Please write out exactly the line containing "(617, 96) = (660, 382): orange" below and every line after it, through the last one, but leave out any pictures.

MATERIAL SHOWN:
○ ○ ○

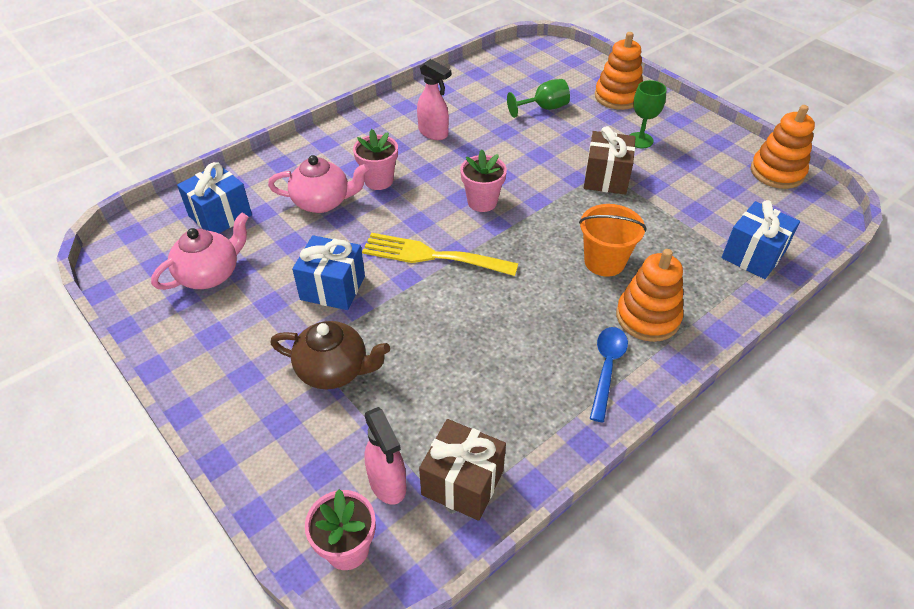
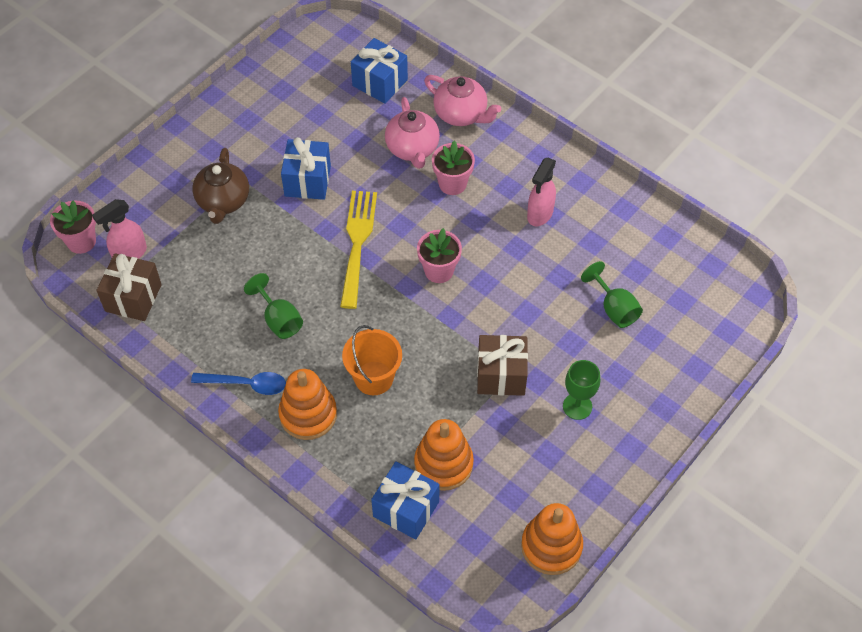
camera: 80 degrees right, 10 degrees up
(210, 274) = (310, 98): pink teapot -> pink teapot (461, 114)
(521, 331) = (279, 320): none -> green goblet
(617, 96) = (660, 382): orange stacking toy -> orange stacking toy (443, 464)

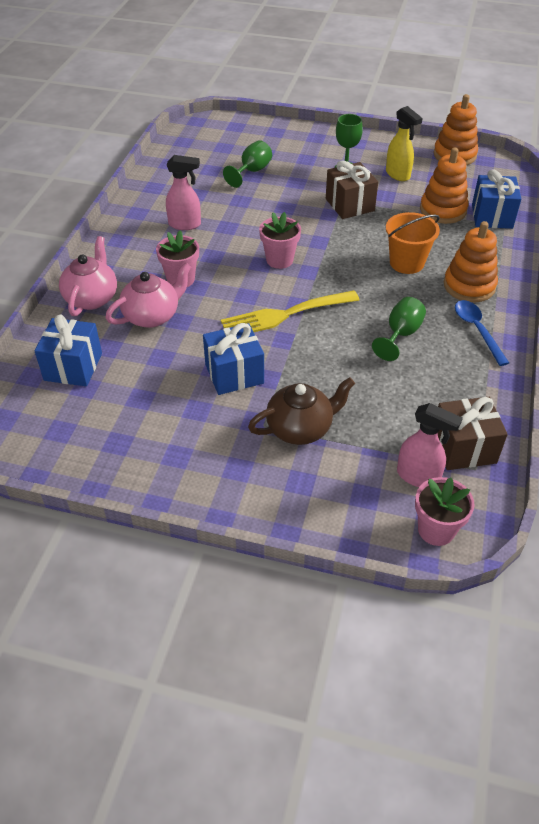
camera: 115 degrees left, 10 degrees down
(537, 456) = (398, 174): none -> yellow spray bottle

○ ○ ○

OUTPUT BELOW:
(617, 96) = (660, 382): orange stacking toy -> orange stacking toy (443, 464)

camera: 115 degrees left, 10 degrees down
(537, 456) = (398, 174): none -> yellow spray bottle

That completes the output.